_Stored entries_
- Opening Delimiter -
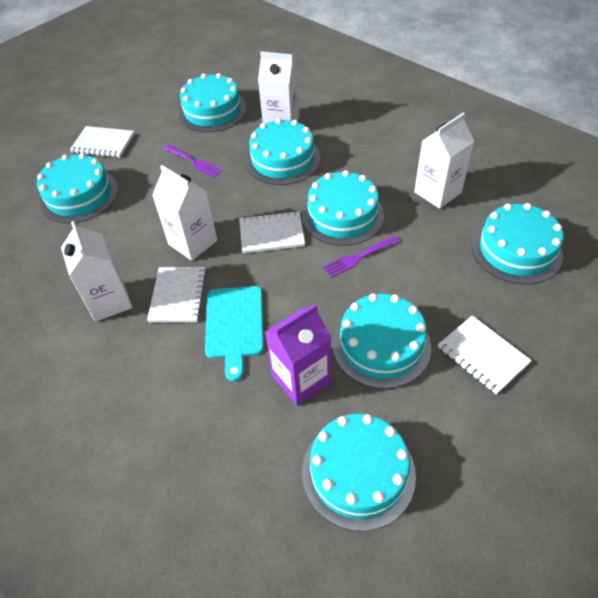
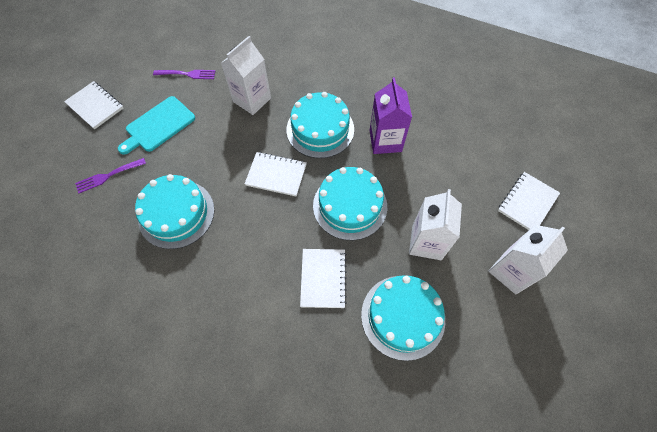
turquoise cake: 7 -> 4
white carton: 4 -> 3

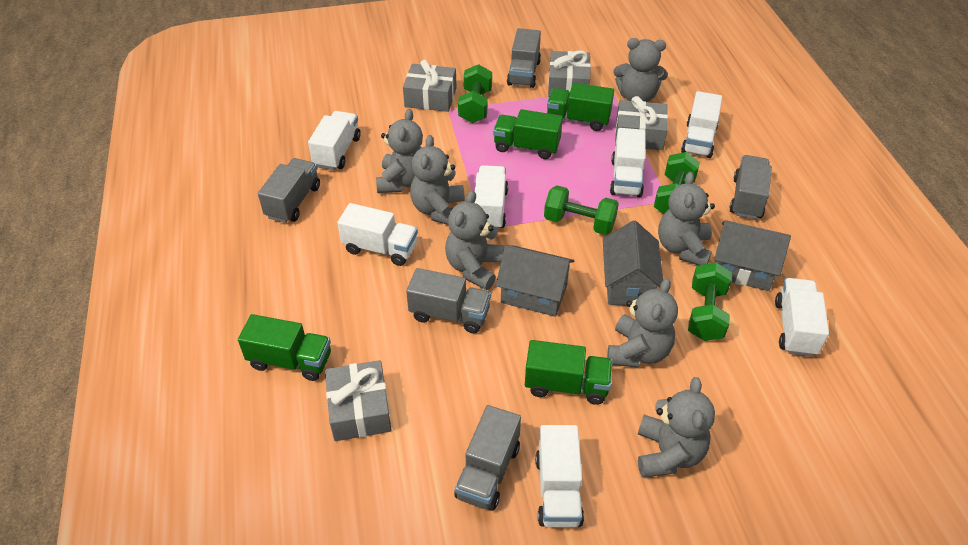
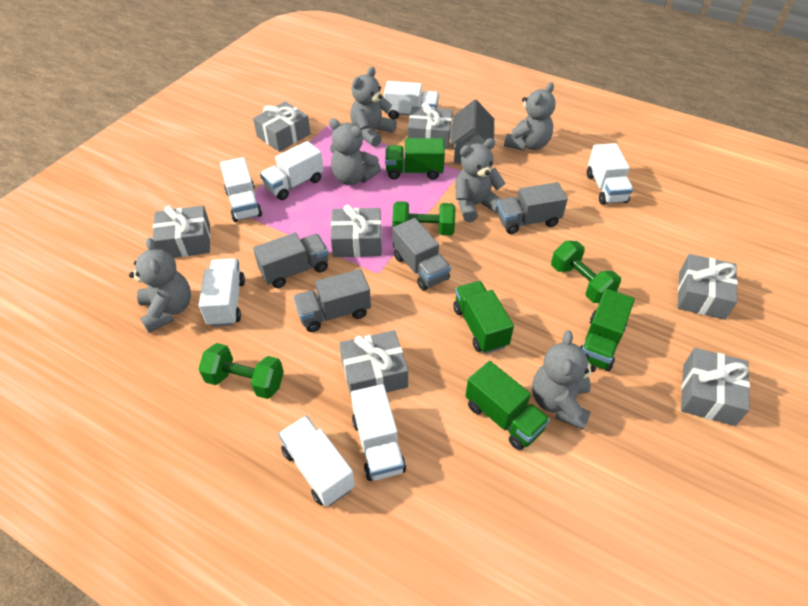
green dumbbell: 4 -> 3
grey gift: 4 -> 7
grey house: 3 -> 1
grey teddy bear: 7 -> 6
grey truck: 5 -> 4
- Closing Delimiter -
_WORK REQUEST_
The records above should be reproduced exactly, with the pictures omitted.

_THE COMPLETED TASK_
turquoise cake: 7 -> 4
white carton: 4 -> 3

green dumbbell: 4 -> 3
grey gift: 4 -> 7
grey house: 3 -> 1
grey teddy bear: 7 -> 6
grey truck: 5 -> 4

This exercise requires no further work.